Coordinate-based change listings
┏━━
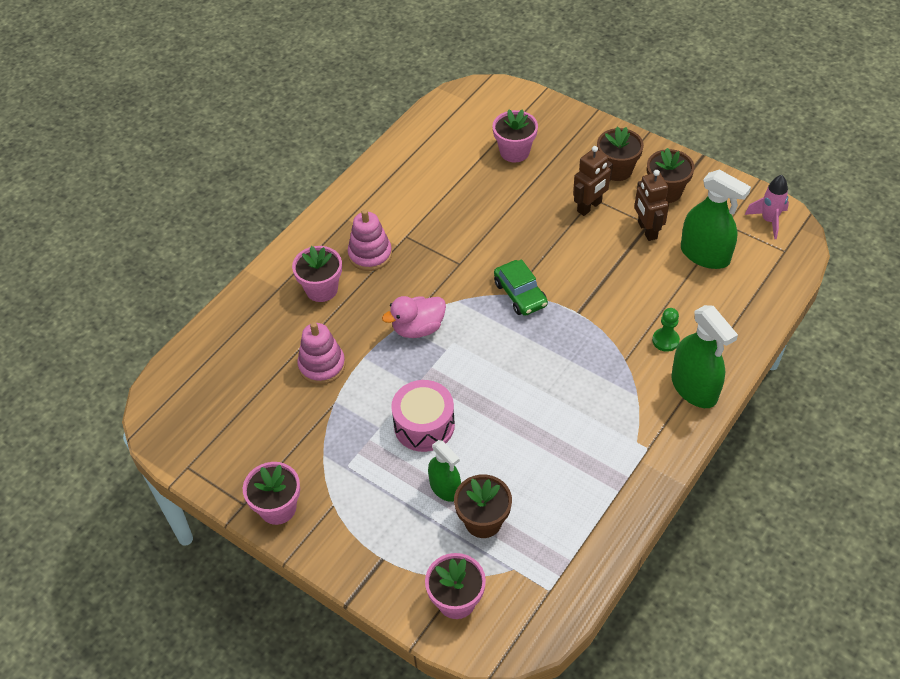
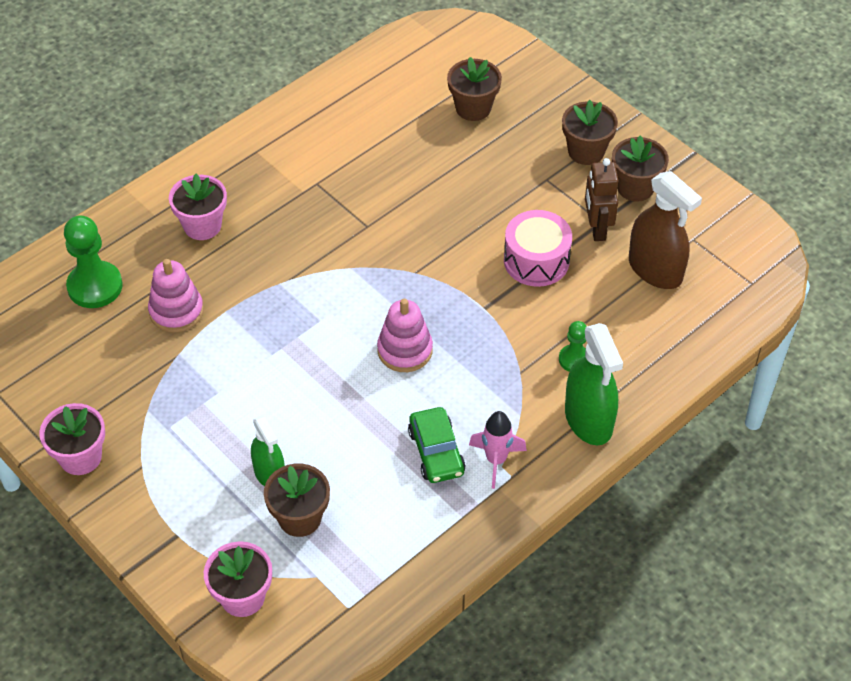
camera: 10 degrees right, 0 degrees up
(245, 358) = (95, 286): none -> green pawn
(370, 254) = (269, 196): pink stacking toy -> pink stacking toy (405, 350)
(418, 328) = (296, 290): pink duck -> none
(424, 425) = (268, 400): pink drum -> pink drum (536, 260)
(514, 152) = (473, 108): pink flower pot -> brown flower pot
(520, 294) = (425, 274): green car -> green car (436, 452)
(589, 207) = (539, 189): brown robot -> none
(705, 255) = (655, 270): green spray bottle -> brown spray bottle
(769, 220) = (745, 244): pink rocket -> pink rocket (496, 460)

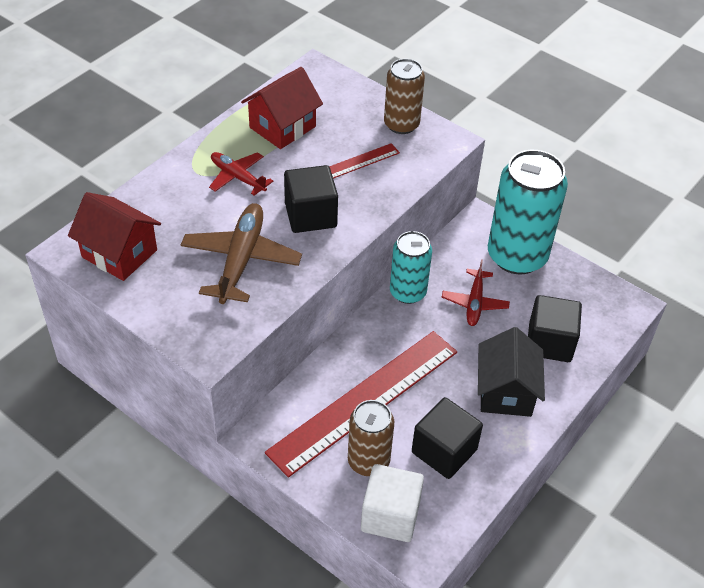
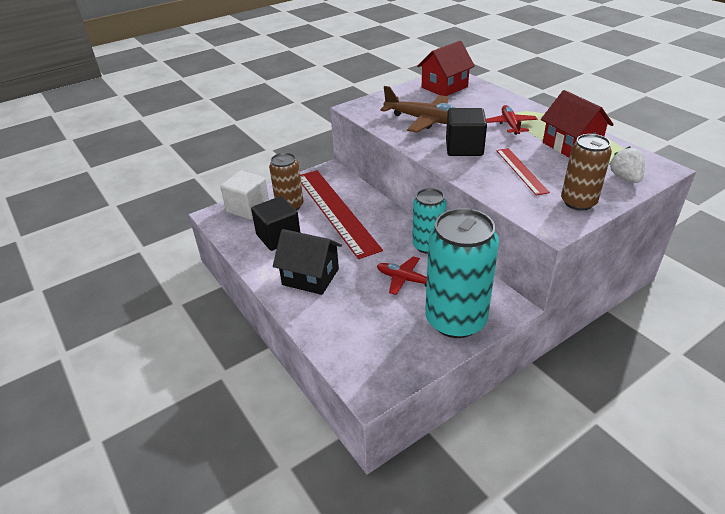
camera: 110 degrees right, 10 degrees down
(238, 177) = (510, 125): red plane -> red plane turned 60 degrees counterclockwise
(343, 92) = (625, 178): none -> white strawberry
(549, 342) = (347, 315): black cube -> none

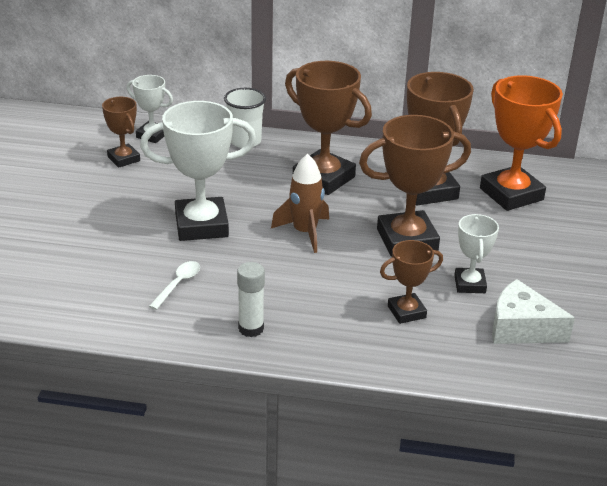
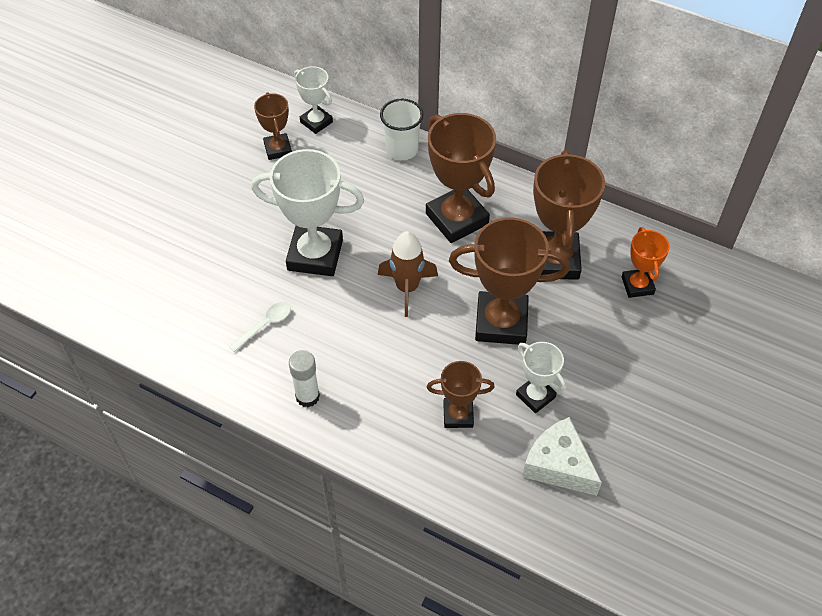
camera: 20 degrees right, 20 degrees up
(469, 284) = (535, 396): white trophy -> white trophy turned 60 degrees counterclockwise
(511, 194) = (637, 285): orange trophy -> orange trophy, size x0.55

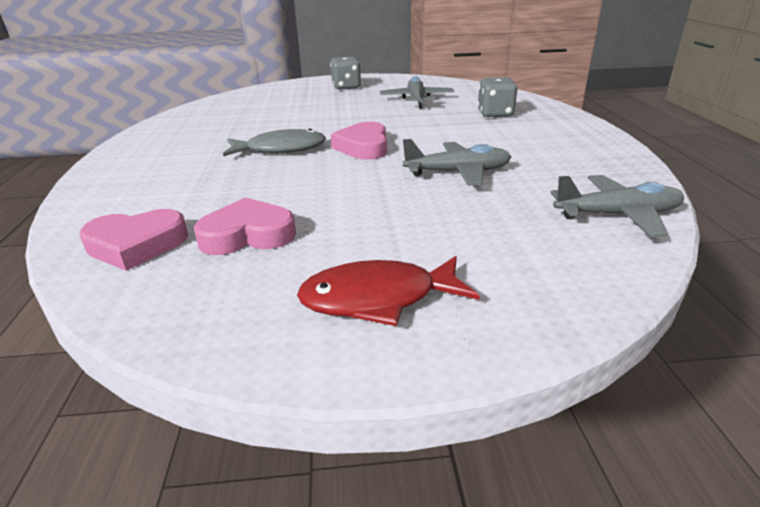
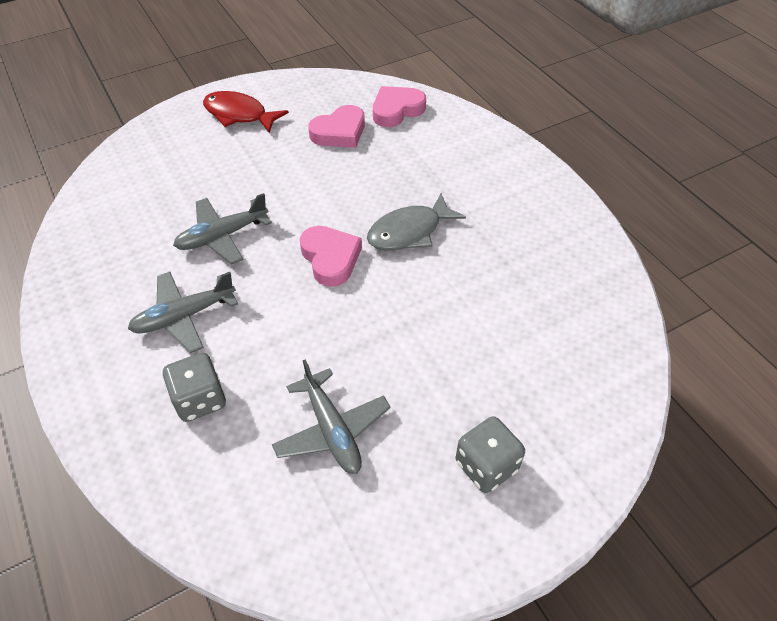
camera: 155 degrees right, 20 degrees up
(378, 298) = (239, 115): red fish -> red fish turned 120 degrees counterclockwise
(617, 215) = (97, 211): grey plane -> grey plane (184, 316)

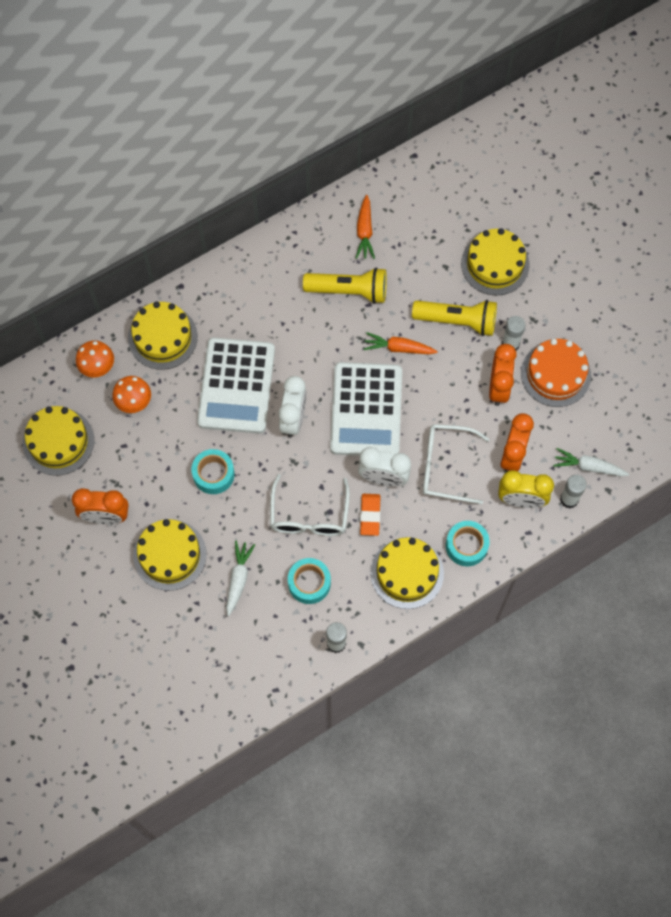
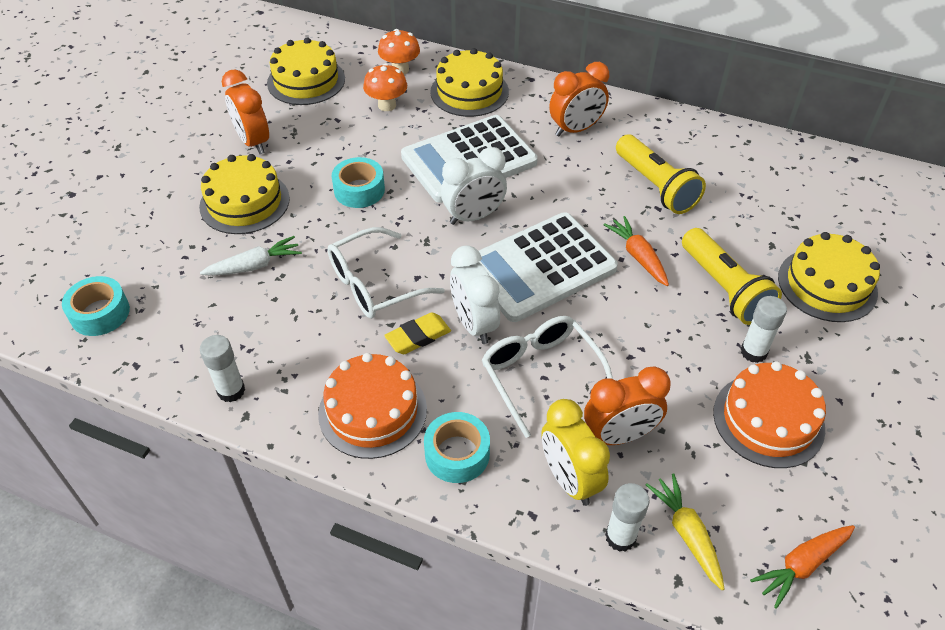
camera: 55 degrees right, 20 degrees down
(309, 583) = (292, 326): turquoise tape -> turquoise tape (100, 313)
(364, 231) = (730, 165): orange carrot -> orange carrot (801, 565)
(370, 515) = (418, 336): orange eraser -> yellow eraser
(407, 573) = (372, 411): yellow cake -> orange cake
(499, 387) = (689, 371): orange clock -> orange clock (576, 129)
(588, 467) = (687, 534): white carrot -> yellow carrot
┗━━
Using the records above, say how many lines contain the word "green". Write the number alone.

§ **Solution to this task**: 3